#### ENTRIES PROVIDED ####

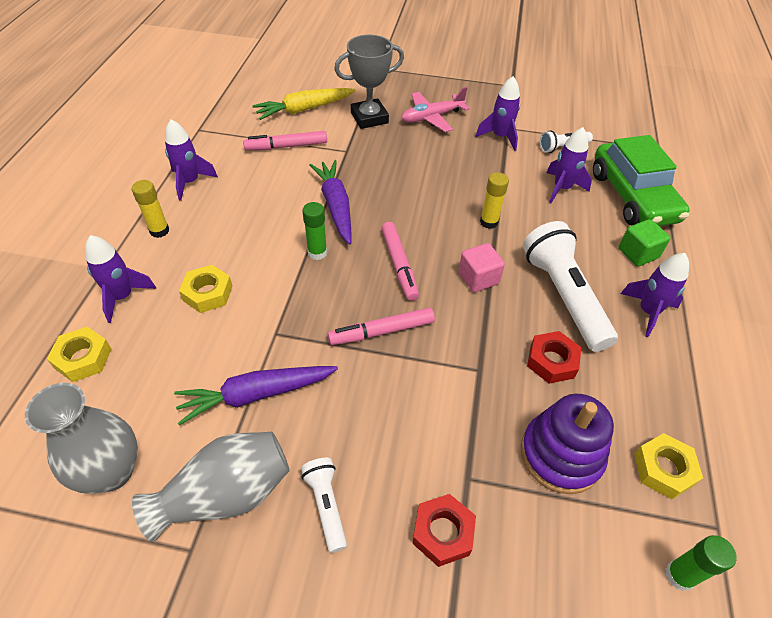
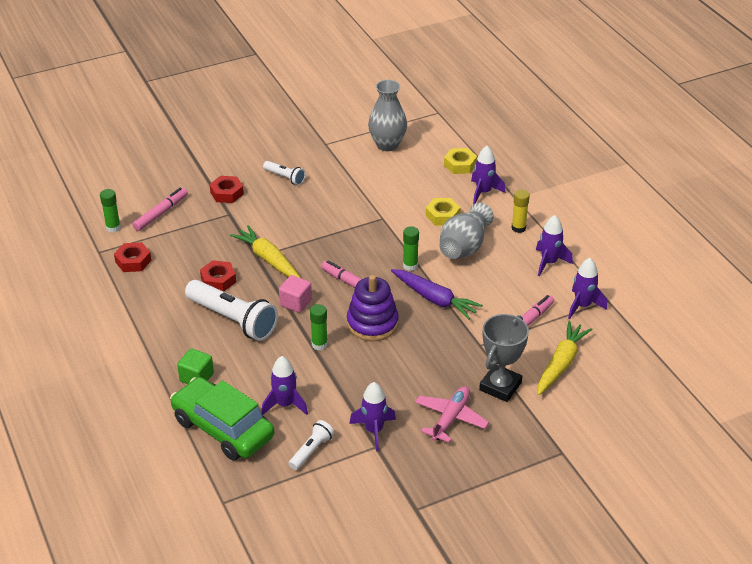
camera: 145 degrees right, 10 degrees down
(226, 494) = (331, 161): grey vase -> grey vase (464, 247)
(256, 395) = (360, 193): purple carrot -> none
(381, 331) = (326, 246): pink marker -> pink marker (161, 213)
(467, 355) = (268, 259): none -> yellow carrot
(489, 222) = (319, 344): yellow glue stick -> green glue stick
(561, 455) = (189, 242): purple stacking toy -> purple stacking toy (372, 323)
(648, 312) = (172, 338): purple rocket -> purple rocket (582, 306)
(663, 469) = (133, 261): yellow nut -> red nut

####

PROBLEM:
Repeat the data verbatim through the "(489, 222) = (319, 344): yellow" line, no pictures.

EXERCISE ANSWER:
camera: 145 degrees right, 10 degrees down
(226, 494) = (331, 161): grey vase -> grey vase (464, 247)
(256, 395) = (360, 193): purple carrot -> none
(381, 331) = (326, 246): pink marker -> pink marker (161, 213)
(467, 355) = (268, 259): none -> yellow carrot
(489, 222) = (319, 344): yellow glue stick -> green glue stick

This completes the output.